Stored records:
---*---

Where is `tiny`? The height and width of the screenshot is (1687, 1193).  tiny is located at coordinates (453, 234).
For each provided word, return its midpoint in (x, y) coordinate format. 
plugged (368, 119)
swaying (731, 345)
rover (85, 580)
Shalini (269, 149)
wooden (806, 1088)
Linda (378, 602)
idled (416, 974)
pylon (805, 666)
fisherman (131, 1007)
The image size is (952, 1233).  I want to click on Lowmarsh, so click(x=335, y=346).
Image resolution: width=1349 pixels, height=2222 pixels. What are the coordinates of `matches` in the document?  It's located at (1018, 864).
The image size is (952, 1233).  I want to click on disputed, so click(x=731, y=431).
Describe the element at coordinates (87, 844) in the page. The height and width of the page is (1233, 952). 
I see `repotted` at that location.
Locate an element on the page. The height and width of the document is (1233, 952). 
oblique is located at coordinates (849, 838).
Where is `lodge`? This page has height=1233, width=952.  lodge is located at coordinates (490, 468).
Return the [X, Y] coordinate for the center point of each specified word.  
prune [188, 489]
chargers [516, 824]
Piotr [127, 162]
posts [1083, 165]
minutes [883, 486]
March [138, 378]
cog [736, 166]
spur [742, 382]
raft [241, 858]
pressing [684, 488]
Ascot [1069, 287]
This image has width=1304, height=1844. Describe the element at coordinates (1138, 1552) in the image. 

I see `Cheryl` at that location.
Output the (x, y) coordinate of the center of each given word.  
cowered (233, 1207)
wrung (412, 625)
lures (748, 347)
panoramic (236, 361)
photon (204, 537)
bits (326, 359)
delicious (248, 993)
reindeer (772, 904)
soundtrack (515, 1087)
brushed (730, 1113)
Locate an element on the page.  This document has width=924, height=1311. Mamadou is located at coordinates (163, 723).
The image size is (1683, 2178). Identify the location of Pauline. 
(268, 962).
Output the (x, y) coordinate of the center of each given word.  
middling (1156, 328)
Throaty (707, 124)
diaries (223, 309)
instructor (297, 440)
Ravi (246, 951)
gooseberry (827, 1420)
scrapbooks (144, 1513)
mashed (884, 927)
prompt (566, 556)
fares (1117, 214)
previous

---*---

What the task requires => State how many lines of the data above contain the word "each". Reply with the number only.

Solution to the problem => 4